### Records for this exercise
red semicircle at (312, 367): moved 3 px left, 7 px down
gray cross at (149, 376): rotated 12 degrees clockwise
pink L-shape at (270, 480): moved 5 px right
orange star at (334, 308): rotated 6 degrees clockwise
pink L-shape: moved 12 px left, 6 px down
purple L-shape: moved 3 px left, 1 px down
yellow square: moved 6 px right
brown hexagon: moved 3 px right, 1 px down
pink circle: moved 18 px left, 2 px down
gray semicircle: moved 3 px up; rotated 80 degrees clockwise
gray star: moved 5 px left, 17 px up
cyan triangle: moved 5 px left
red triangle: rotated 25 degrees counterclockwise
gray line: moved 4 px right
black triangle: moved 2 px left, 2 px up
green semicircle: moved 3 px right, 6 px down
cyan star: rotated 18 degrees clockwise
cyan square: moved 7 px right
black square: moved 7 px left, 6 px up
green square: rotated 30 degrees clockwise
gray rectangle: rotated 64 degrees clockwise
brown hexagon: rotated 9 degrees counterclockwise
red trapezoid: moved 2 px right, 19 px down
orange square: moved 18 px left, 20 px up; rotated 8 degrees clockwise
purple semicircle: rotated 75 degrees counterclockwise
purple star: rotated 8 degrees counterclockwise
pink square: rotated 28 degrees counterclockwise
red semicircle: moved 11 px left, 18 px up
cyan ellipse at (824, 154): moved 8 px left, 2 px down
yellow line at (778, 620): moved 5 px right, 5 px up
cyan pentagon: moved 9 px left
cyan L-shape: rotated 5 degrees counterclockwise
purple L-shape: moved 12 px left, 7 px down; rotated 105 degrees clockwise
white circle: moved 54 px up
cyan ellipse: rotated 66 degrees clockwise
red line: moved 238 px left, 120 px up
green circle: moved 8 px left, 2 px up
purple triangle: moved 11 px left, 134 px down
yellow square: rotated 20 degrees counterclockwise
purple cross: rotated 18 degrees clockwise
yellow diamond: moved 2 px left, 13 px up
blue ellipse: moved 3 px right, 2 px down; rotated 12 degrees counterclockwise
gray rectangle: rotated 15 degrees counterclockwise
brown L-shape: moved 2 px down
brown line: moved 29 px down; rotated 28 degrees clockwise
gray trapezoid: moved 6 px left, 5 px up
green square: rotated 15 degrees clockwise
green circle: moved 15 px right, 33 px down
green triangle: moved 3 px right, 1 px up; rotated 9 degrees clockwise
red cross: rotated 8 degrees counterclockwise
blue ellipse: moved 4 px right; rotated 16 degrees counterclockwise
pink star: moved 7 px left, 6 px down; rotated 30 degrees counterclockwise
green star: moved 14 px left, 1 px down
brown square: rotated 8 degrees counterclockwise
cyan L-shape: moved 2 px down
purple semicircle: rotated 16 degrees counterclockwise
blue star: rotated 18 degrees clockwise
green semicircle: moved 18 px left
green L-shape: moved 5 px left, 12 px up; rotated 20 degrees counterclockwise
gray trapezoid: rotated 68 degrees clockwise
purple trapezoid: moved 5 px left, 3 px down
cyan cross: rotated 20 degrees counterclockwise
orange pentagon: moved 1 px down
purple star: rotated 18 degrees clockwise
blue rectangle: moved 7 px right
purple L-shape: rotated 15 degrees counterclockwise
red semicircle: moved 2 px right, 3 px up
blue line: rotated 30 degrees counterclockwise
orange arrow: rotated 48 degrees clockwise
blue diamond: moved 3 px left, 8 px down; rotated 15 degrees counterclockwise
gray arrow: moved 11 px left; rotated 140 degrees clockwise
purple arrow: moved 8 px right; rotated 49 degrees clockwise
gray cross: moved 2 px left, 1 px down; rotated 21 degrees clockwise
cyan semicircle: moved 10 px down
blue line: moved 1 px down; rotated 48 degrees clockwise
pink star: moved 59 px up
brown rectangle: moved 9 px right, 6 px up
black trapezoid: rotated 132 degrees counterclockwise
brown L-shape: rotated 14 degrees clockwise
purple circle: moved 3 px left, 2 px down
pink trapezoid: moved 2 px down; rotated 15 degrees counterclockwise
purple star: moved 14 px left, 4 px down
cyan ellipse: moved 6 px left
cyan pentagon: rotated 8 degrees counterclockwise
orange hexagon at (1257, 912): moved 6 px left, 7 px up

### Goal of the exercise
Word for word, retype all of the material.

### Solution to this problem
red semicircle at (312, 367): moved 3 px left, 7 px down
gray cross at (149, 376): rotated 12 degrees clockwise
pink L-shape at (270, 480): moved 5 px right
orange star at (334, 308): rotated 6 degrees clockwise
pink L-shape: moved 12 px left, 6 px down
purple L-shape: moved 3 px left, 1 px down
yellow square: moved 6 px right
brown hexagon: moved 3 px right, 1 px down
pink circle: moved 18 px left, 2 px down
gray semicircle: moved 3 px up; rotated 80 degrees clockwise
gray star: moved 5 px left, 17 px up
cyan triangle: moved 5 px left
red triangle: rotated 25 degrees counterclockwise
gray line: moved 4 px right
black triangle: moved 2 px left, 2 px up
green semicircle: moved 3 px right, 6 px down
cyan star: rotated 18 degrees clockwise
cyan square: moved 7 px right
black square: moved 7 px left, 6 px up
green square: rotated 30 degrees clockwise
gray rectangle: rotated 64 degrees clockwise
brown hexagon: rotated 9 degrees counterclockwise
red trapezoid: moved 2 px right, 19 px down
orange square: moved 18 px left, 20 px up; rotated 8 degrees clockwise
purple semicircle: rotated 75 degrees counterclockwise
purple star: rotated 8 degrees counterclockwise
pink square: rotated 28 degrees counterclockwise
red semicircle: moved 11 px left, 18 px up
cyan ellipse at (824, 154): moved 8 px left, 2 px down
yellow line at (778, 620): moved 5 px right, 5 px up
cyan pentagon: moved 9 px left
cyan L-shape: rotated 5 degrees counterclockwise
purple L-shape: moved 12 px left, 7 px down; rotated 105 degrees clockwise
white circle: moved 54 px up
cyan ellipse: rotated 66 degrees clockwise
red line: moved 238 px left, 120 px up
green circle: moved 8 px left, 2 px up
purple triangle: moved 11 px left, 134 px down
yellow square: rotated 20 degrees counterclockwise
purple cross: rotated 18 degrees clockwise
yellow diamond: moved 2 px left, 13 px up
blue ellipse: moved 3 px right, 2 px down; rotated 12 degrees counterclockwise
gray rectangle: rotated 15 degrees counterclockwise
brown L-shape: moved 2 px down
brown line: moved 29 px down; rotated 28 degrees clockwise
gray trapezoid: moved 6 px left, 5 px up
green square: rotated 15 degrees clockwise
green circle: moved 15 px right, 33 px down
green triangle: moved 3 px right, 1 px up; rotated 9 degrees clockwise
red cross: rotated 8 degrees counterclockwise
blue ellipse: moved 4 px right; rotated 16 degrees counterclockwise
pink star: moved 7 px left, 6 px down; rotated 30 degrees counterclockwise
green star: moved 14 px left, 1 px down
brown square: rotated 8 degrees counterclockwise
cyan L-shape: moved 2 px down
purple semicircle: rotated 16 degrees counterclockwise
blue star: rotated 18 degrees clockwise
green semicircle: moved 18 px left
green L-shape: moved 5 px left, 12 px up; rotated 20 degrees counterclockwise
gray trapezoid: rotated 68 degrees clockwise
purple trapezoid: moved 5 px left, 3 px down
cyan cross: rotated 20 degrees counterclockwise
orange pentagon: moved 1 px down
purple star: rotated 18 degrees clockwise
blue rectangle: moved 7 px right
purple L-shape: rotated 15 degrees counterclockwise
red semicircle: moved 2 px right, 3 px up
blue line: rotated 30 degrees counterclockwise
orange arrow: rotated 48 degrees clockwise
blue diamond: moved 3 px left, 8 px down; rotated 15 degrees counterclockwise
gray arrow: moved 11 px left; rotated 140 degrees clockwise
purple arrow: moved 8 px right; rotated 49 degrees clockwise
gray cross: moved 2 px left, 1 px down; rotated 21 degrees clockwise
cyan semicircle: moved 10 px down
blue line: moved 1 px down; rotated 48 degrees clockwise
pink star: moved 59 px up
brown rectangle: moved 9 px right, 6 px up
black trapezoid: rotated 132 degrees counterclockwise
brown L-shape: rotated 14 degrees clockwise
purple circle: moved 3 px left, 2 px down
pink trapezoid: moved 2 px down; rotated 15 degrees counterclockwise
purple star: moved 14 px left, 4 px down
cyan ellipse: moved 6 px left
cyan pentagon: rotated 8 degrees counterclockwise
orange hexagon at (1257, 912): moved 6 px left, 7 px up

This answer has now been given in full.